» WORK ORDER: Every line from the start of the records below to the line containing "camera: 25 degrees left, 5 degrees up" should be retyped exactly, that line included, and no others.

Source records:

▬▬▬

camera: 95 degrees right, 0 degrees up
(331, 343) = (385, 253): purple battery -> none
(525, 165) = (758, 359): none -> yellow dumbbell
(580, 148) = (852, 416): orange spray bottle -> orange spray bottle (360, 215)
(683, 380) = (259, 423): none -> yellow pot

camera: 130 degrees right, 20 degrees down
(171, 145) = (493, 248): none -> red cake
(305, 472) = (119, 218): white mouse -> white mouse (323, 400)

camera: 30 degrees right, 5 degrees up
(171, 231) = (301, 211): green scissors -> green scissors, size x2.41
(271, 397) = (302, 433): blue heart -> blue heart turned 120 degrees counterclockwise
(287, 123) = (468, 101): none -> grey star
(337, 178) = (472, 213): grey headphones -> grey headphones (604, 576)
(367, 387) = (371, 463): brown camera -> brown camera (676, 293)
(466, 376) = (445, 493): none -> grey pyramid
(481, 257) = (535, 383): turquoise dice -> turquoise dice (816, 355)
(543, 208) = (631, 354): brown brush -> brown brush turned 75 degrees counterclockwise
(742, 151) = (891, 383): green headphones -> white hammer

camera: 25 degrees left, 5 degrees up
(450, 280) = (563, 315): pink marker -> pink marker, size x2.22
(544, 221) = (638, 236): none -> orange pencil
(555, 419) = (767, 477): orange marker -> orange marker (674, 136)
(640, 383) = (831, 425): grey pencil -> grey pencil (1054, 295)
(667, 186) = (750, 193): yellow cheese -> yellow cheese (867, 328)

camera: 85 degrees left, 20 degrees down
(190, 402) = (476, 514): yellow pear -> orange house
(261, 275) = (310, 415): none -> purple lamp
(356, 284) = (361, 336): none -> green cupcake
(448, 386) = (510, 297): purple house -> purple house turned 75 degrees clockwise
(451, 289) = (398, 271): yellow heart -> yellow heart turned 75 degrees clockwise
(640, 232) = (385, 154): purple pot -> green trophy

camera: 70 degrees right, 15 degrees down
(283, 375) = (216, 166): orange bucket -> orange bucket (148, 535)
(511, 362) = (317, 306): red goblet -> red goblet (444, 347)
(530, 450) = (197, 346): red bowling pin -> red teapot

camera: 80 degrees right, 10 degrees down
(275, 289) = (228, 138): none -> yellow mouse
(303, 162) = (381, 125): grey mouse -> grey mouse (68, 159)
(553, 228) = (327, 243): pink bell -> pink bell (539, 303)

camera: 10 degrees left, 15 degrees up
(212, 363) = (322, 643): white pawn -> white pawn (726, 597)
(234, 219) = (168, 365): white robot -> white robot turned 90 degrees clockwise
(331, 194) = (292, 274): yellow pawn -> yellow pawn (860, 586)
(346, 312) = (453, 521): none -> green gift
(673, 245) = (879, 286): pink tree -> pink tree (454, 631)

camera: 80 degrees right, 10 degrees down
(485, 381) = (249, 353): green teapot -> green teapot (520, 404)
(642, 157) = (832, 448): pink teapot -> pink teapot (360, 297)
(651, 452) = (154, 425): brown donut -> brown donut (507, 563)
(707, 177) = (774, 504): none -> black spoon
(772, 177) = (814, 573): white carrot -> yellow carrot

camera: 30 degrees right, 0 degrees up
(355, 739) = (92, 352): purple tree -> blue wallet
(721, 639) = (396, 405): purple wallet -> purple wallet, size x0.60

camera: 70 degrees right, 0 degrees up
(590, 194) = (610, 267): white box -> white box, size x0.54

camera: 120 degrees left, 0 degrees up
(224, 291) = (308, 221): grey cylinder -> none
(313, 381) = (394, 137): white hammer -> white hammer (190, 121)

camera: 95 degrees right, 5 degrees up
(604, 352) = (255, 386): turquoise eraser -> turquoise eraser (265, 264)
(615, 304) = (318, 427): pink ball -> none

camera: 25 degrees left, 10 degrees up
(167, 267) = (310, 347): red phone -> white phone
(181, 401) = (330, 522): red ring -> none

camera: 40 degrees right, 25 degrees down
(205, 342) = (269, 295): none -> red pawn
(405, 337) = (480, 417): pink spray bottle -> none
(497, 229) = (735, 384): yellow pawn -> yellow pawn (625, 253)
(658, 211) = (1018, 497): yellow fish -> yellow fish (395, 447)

▬▬▬

» SOLUTION FOR THIS TASK:
camera: 95 degrees right, 0 degrees up
(331, 343) = (385, 253): purple battery -> none
(525, 165) = (758, 359): none -> yellow dumbbell
(580, 148) = (852, 416): orange spray bottle -> orange spray bottle (360, 215)
(683, 380) = (259, 423): none -> yellow pot

camera: 130 degrees right, 20 degrees down
(171, 145) = (493, 248): none -> red cake
(305, 472) = (119, 218): white mouse -> white mouse (323, 400)

camera: 30 degrees right, 5 degrees up
(171, 231) = (301, 211): green scissors -> green scissors, size x2.41
(271, 397) = (302, 433): blue heart -> blue heart turned 120 degrees counterclockwise
(287, 123) = (468, 101): none -> grey star
(337, 178) = (472, 213): grey headphones -> grey headphones (604, 576)
(367, 387) = (371, 463): brown camera -> brown camera (676, 293)
(466, 376) = (445, 493): none -> grey pyramid
(481, 257) = (535, 383): turquoise dice -> turquoise dice (816, 355)
(543, 208) = (631, 354): brown brush -> brown brush turned 75 degrees counterclockwise
(742, 151) = (891, 383): green headphones -> white hammer

camera: 25 degrees left, 5 degrees up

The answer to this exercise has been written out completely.